Items listed in a dataset:
################
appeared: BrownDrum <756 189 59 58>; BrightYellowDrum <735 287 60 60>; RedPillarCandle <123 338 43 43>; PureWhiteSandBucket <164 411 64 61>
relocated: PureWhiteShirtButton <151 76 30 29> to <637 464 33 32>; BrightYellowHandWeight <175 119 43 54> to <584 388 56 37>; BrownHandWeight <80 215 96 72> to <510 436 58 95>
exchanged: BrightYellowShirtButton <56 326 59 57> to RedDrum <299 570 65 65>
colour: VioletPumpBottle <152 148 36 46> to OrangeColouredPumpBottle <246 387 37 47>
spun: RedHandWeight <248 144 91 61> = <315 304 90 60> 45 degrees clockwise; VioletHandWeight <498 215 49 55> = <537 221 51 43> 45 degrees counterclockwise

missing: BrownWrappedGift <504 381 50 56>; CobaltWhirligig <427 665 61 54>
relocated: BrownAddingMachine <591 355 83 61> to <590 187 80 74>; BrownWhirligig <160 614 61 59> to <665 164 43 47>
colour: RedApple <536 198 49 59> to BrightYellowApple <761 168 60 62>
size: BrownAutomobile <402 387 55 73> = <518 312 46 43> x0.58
################
_What the task asks_. What you return must be the lines above that run from the line with "relocated: PureWhiteShirtButton <151" to the line with "colour: VioletPumpBottle <152", inclusive, each copied exactly.

_Solution to the problem_.
relocated: PureWhiteShirtButton <151 76 30 29> to <637 464 33 32>; BrightYellowHandWeight <175 119 43 54> to <584 388 56 37>; BrownHandWeight <80 215 96 72> to <510 436 58 95>
exchanged: BrightYellowShirtButton <56 326 59 57> to RedDrum <299 570 65 65>
colour: VioletPumpBottle <152 148 36 46> to OrangeColouredPumpBottle <246 387 37 47>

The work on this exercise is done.